[TASK GOAL]
Check every line below for the string "pink". Copy the ones that have it.

Object change descriptions:
┌──

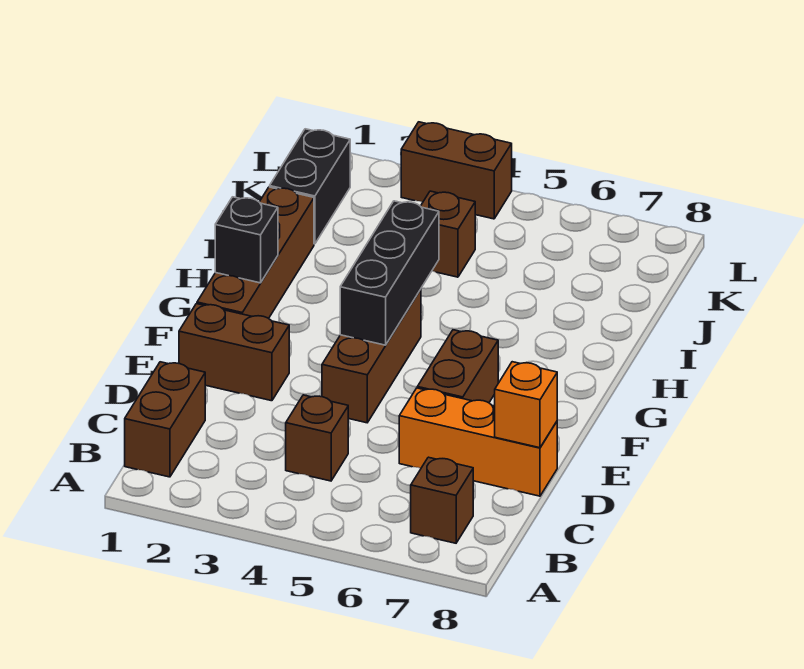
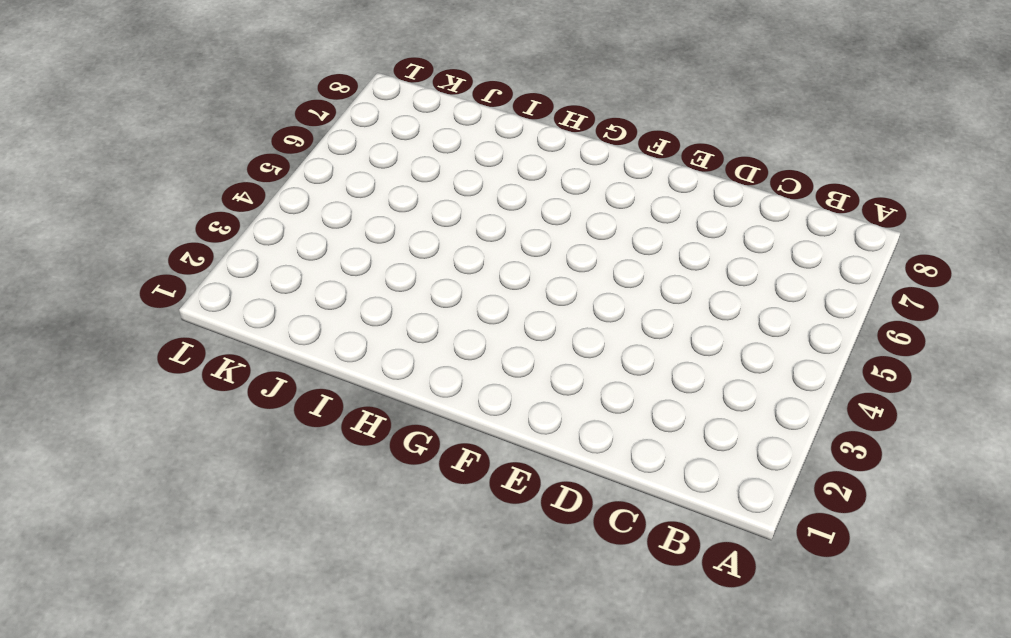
none -> brown brick B1:C1 level 1
none -> brown brick B7 level 1
none -> brown brick C4 level 1

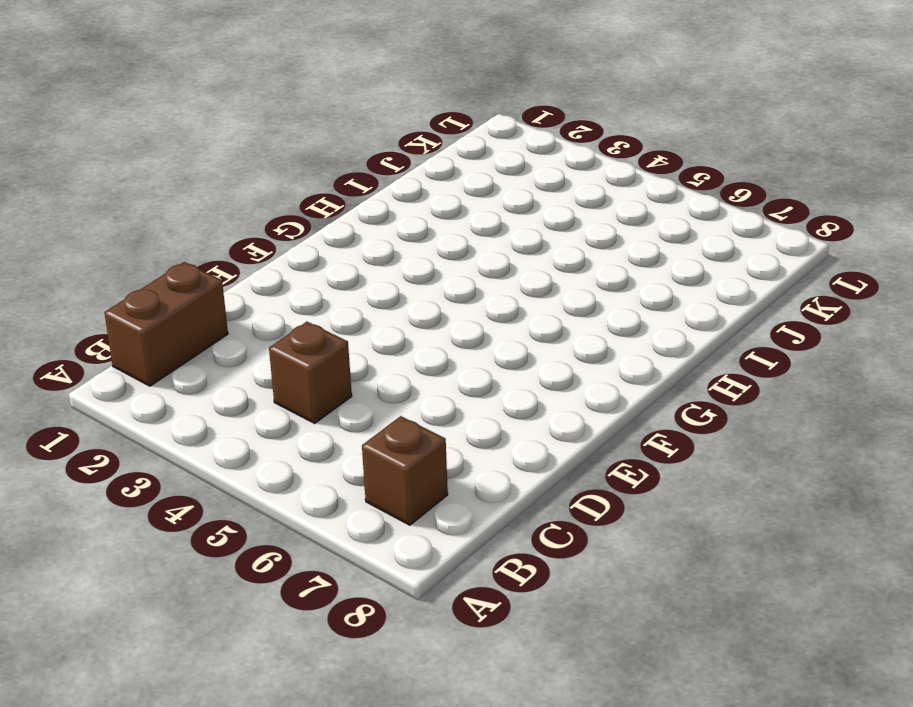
none -> orange brick D6:D8 level 1
none -> brown brick E1:E2 level 1
none -> brown brick E4:G4 level 1

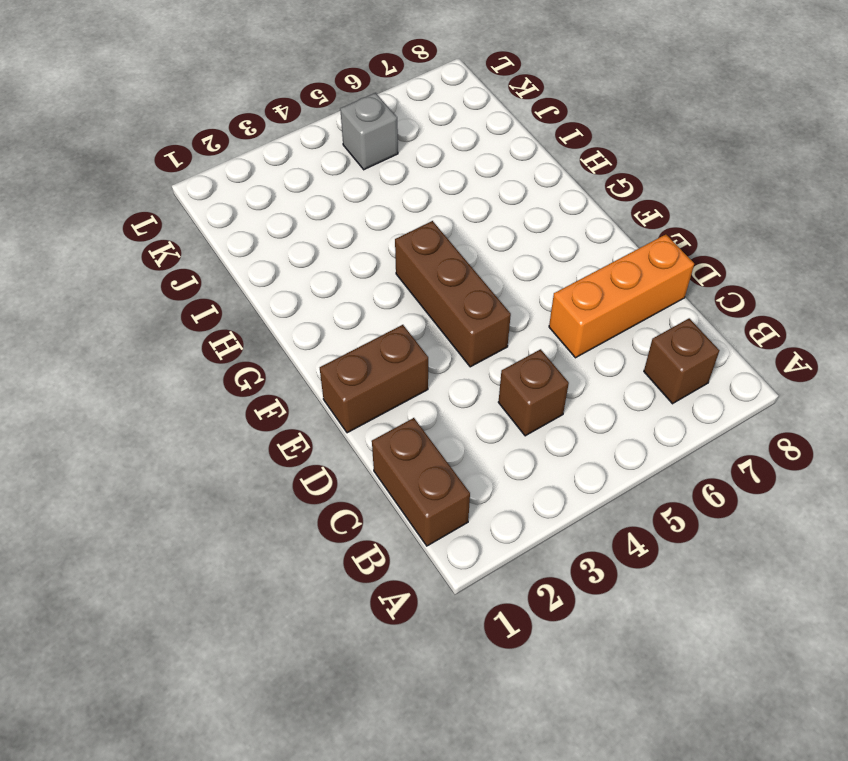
grey brick K5 level 1 -> none
none -> brown brick E6:F6 level 1
none -> brown brick F1:I1 level 1
none -> black brick J1:K1 level 1

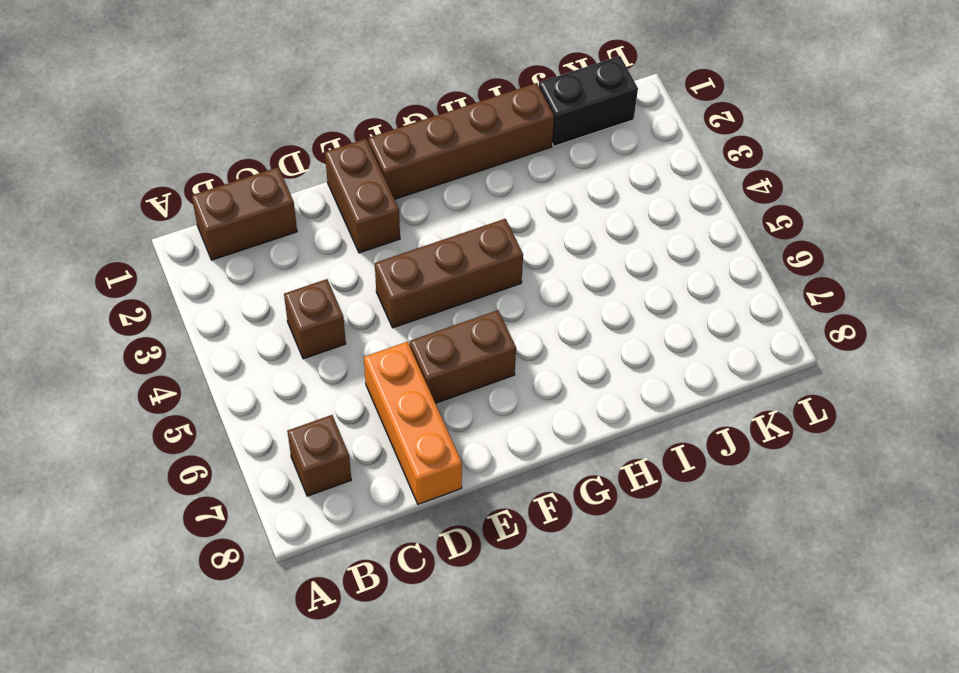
none -> brown brick J4 level 1
none -> brown brick L3:L4 level 1
none -> orange brick D8 level 2

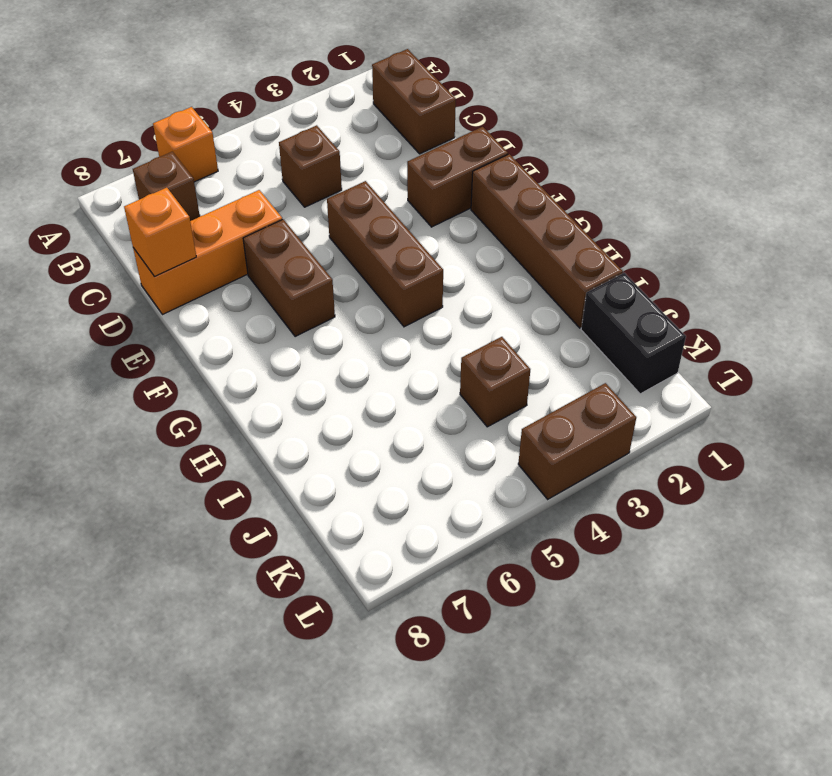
orange brick A6 level 1 -> none
none -> black brick F4:H4 level 2
none -> black brick G1 level 2

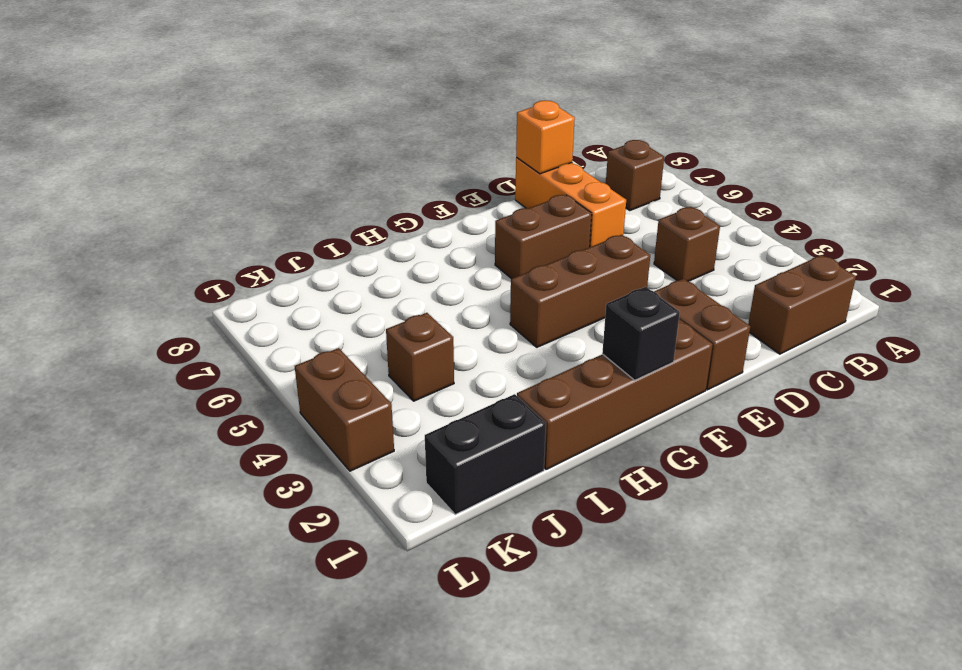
none -> black brick F4:H4 level 2

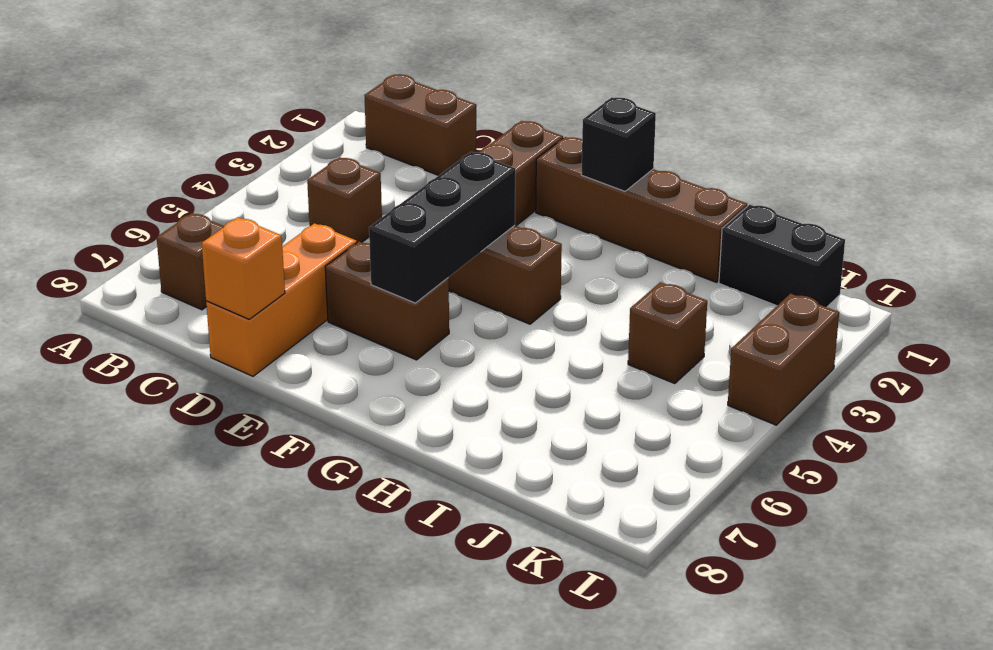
black brick F4:F6 level 2 -> black brick F4:H4 level 2

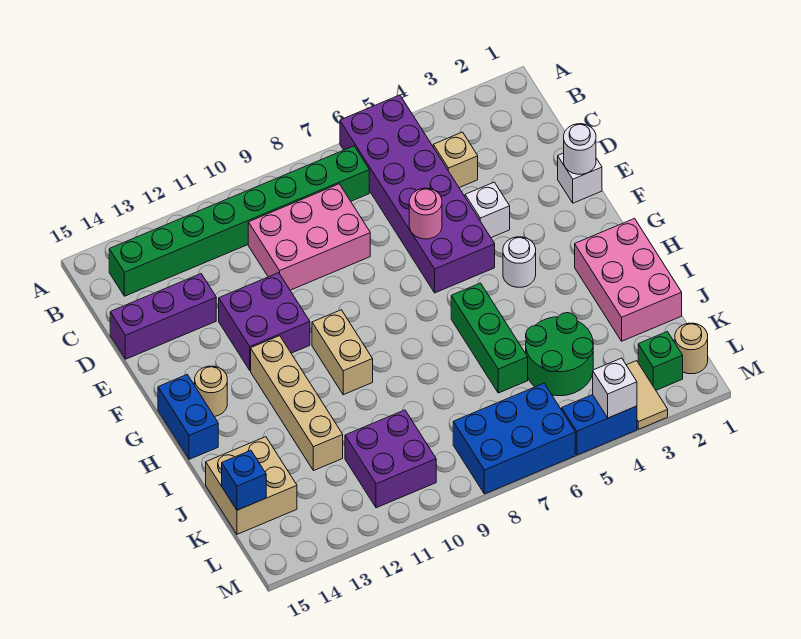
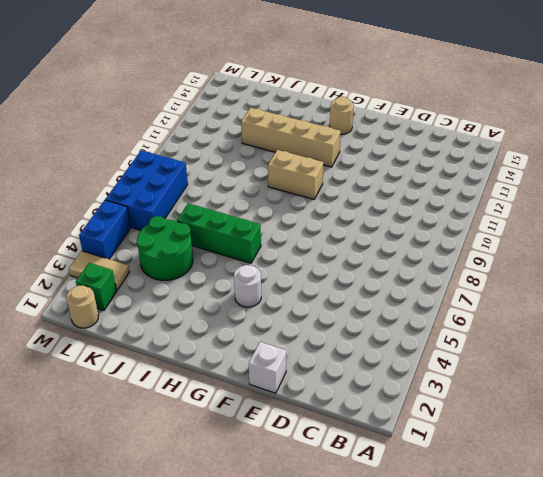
none -> purple brick A5:F6 level 1
none -> green brick B7:B14 level 1
none -> tan brick C4 level 1

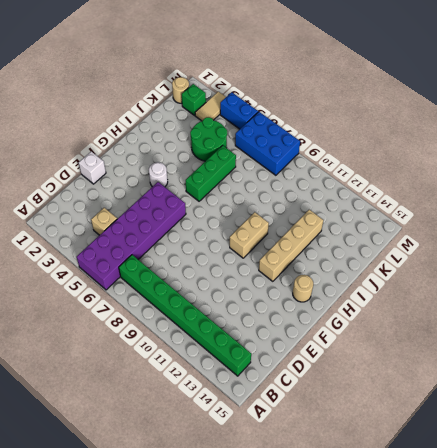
none -> pink brick C8:D10 level 1
none -> purple brick D13:D15 level 1
none -> white brick E4 level 1

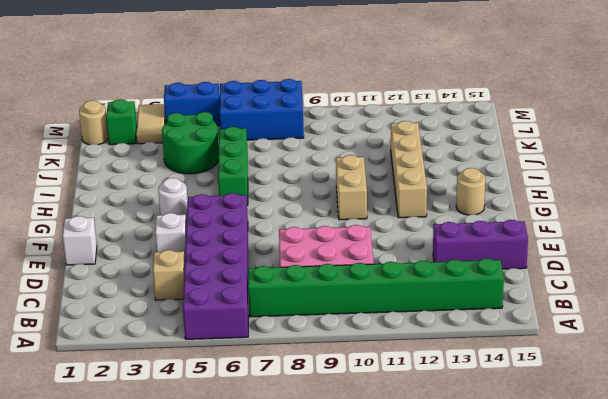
none -> purple brick E11:F12 level 1
none -> blue brick G15:H15 level 1
none -> pink brick H1:J2 level 1

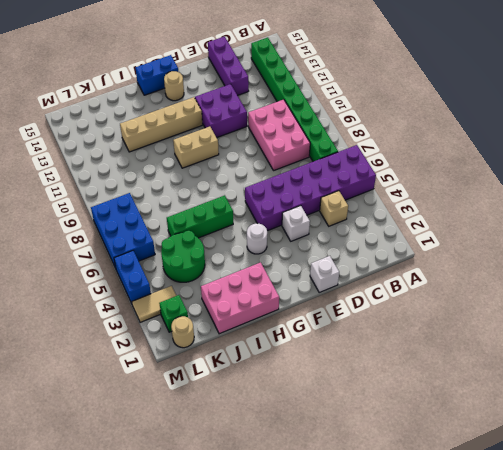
none -> tan brick J14:K15 level 1
none -> purple brick K10:L11 level 1
none -> white round brick E1 level 2

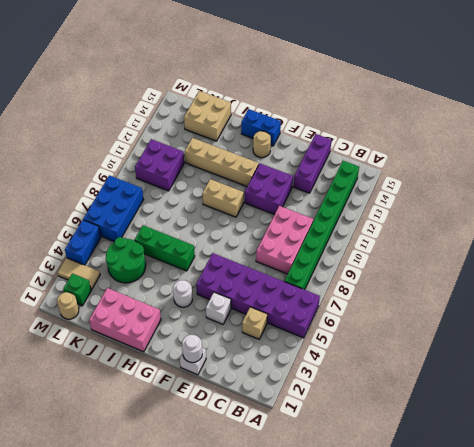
none -> pink round brick E6 level 2
none -> blue brick K15 level 2
none -> white brick M4 level 2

└──

[TASK RESPONSE]
none -> pink brick C8:D10 level 1
none -> pink brick H1:J2 level 1
none -> pink round brick E6 level 2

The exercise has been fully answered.